» **Input data**
════════
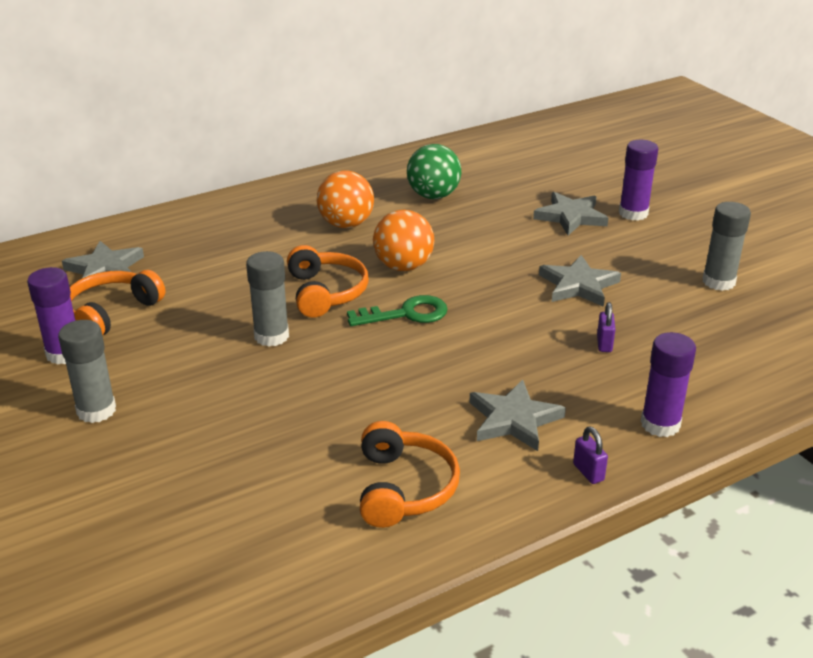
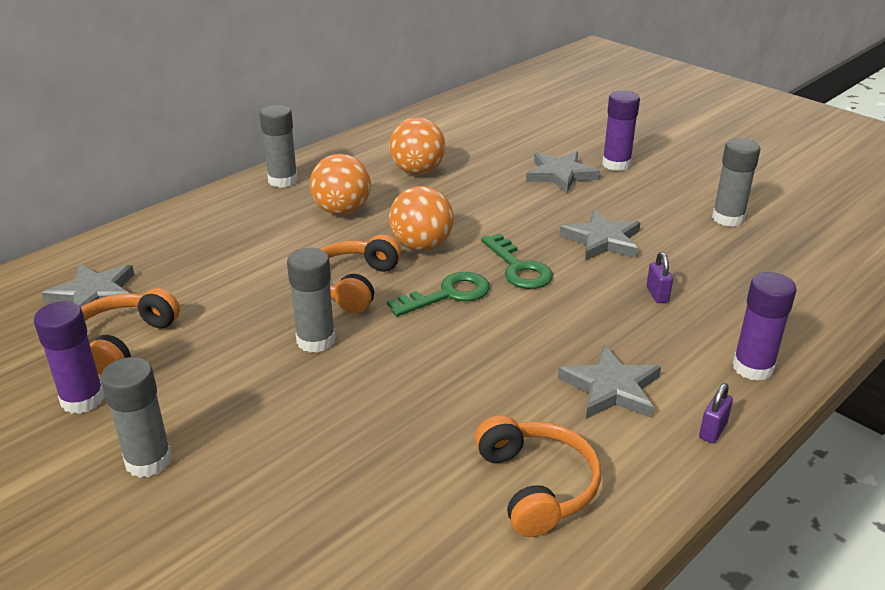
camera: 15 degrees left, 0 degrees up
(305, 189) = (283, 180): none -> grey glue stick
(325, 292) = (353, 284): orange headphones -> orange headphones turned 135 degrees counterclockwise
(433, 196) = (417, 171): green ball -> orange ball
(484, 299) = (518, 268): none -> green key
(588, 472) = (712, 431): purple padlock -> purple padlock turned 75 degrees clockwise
════════
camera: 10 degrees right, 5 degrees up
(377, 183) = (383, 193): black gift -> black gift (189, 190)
════════
» **Problem description**
Find the word "turned" in the entries, and copy every line it shows up in.

» **Reply**
(325, 292) = (353, 284): orange headphones -> orange headphones turned 135 degrees counterclockwise
(588, 472) = (712, 431): purple padlock -> purple padlock turned 75 degrees clockwise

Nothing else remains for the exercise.